▶ [Exercise]: Working from the records beneath this line, reproduce each one exactly.

▶ [Data]:
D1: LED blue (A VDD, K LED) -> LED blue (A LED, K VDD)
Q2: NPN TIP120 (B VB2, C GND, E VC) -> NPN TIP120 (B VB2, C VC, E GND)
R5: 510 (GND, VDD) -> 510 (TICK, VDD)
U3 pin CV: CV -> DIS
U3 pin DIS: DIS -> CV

▶ [Worked solution]:
D1: LED blue (A VDD, K LED) -> LED blue (A LED, K VDD)
Q2: NPN TIP120 (B VB2, C GND, E VC) -> NPN TIP120 (B VB2, C VC, E GND)
R5: 510 (GND, VDD) -> 510 (TICK, VDD)
U3 pin CV: CV -> DIS
U3 pin DIS: DIS -> CV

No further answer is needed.